(Records for the task)

════════════════════

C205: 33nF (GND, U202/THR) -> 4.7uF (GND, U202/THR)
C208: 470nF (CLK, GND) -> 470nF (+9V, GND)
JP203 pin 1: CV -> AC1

════════════════════

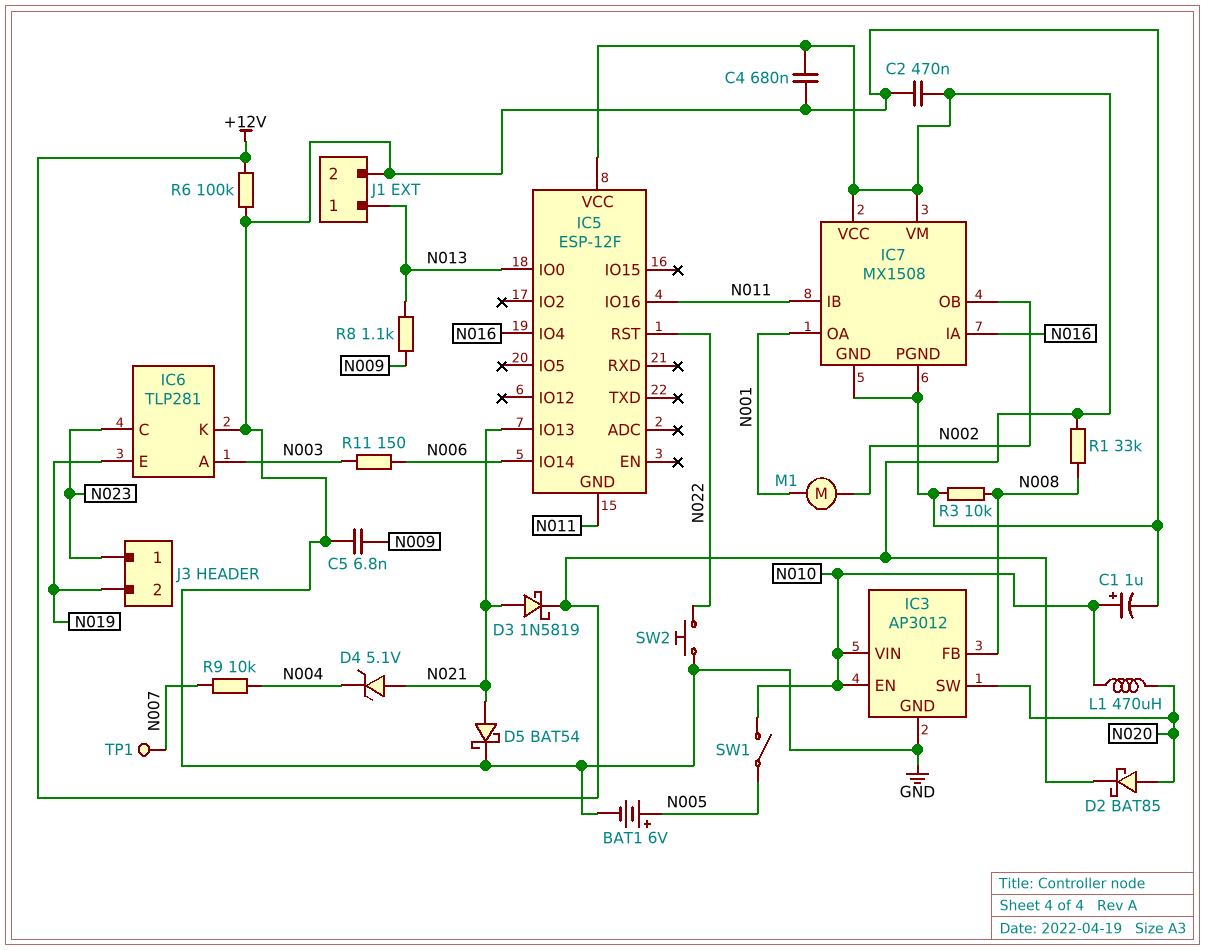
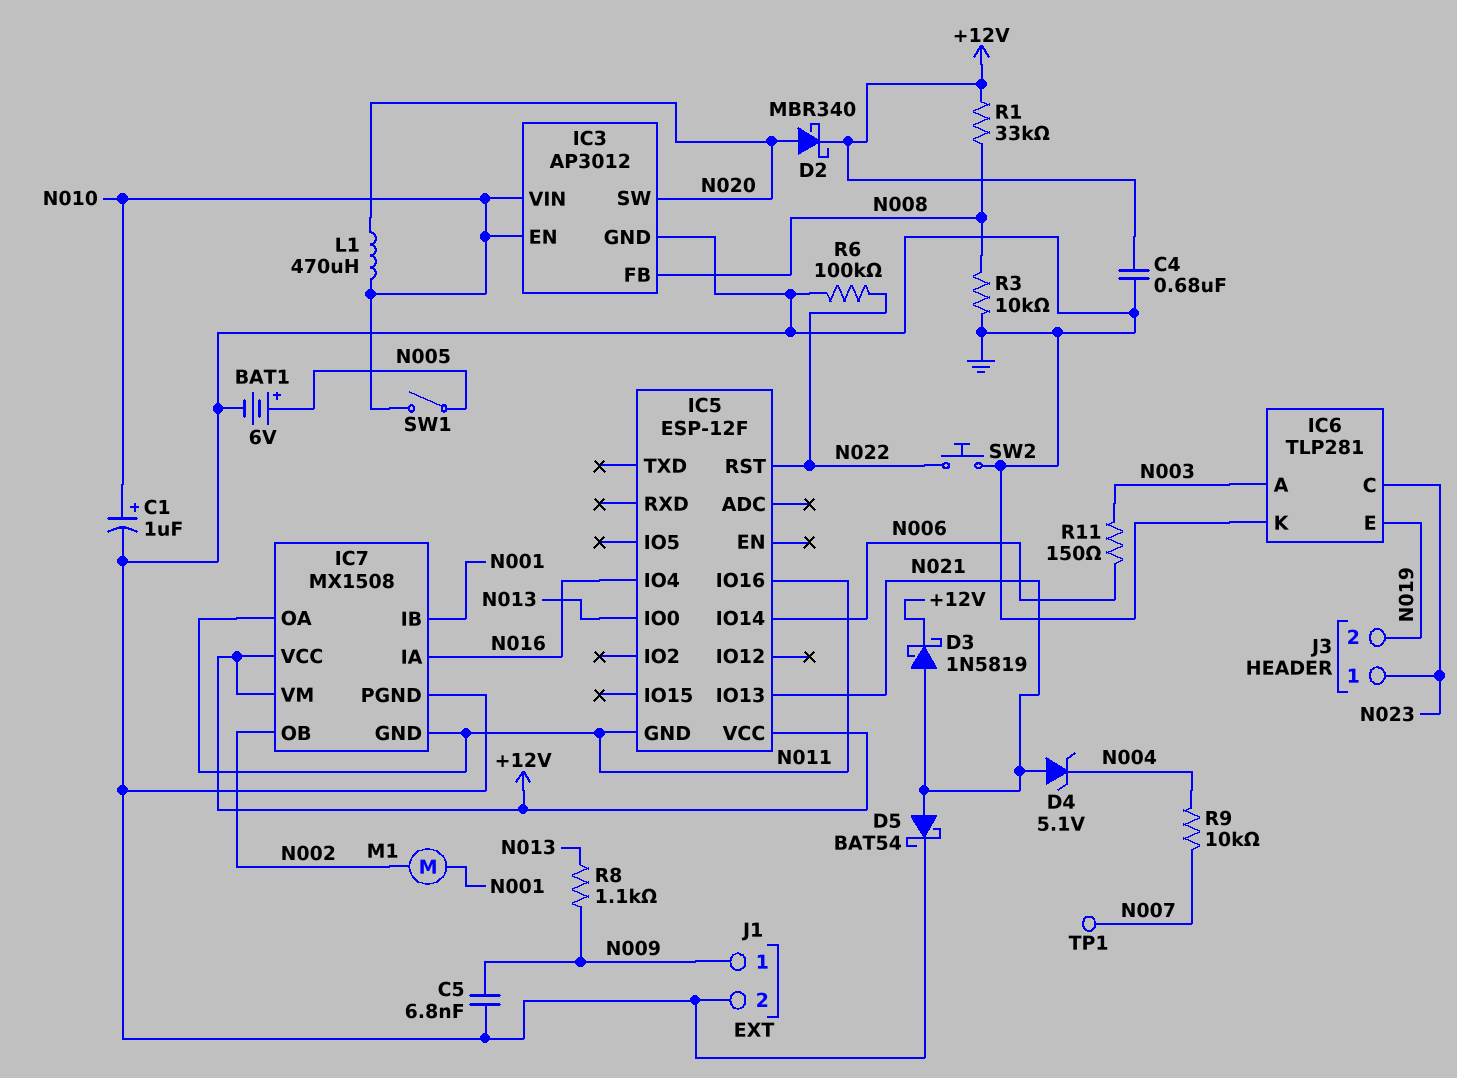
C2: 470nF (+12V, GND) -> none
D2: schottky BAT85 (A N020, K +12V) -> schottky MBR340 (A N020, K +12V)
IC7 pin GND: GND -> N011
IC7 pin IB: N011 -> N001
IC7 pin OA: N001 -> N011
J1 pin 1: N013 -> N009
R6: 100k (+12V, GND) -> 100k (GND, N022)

════════════════════

(Problem requirements) Of the lines above, extract only those from the line with "C205: 33nF (GND, U202/THR)" to the line with "JP203 pin 1: CV -> AC1", both included, exactly as written.

(Exercise solution)
C205: 33nF (GND, U202/THR) -> 4.7uF (GND, U202/THR)
C208: 470nF (CLK, GND) -> 470nF (+9V, GND)
JP203 pin 1: CV -> AC1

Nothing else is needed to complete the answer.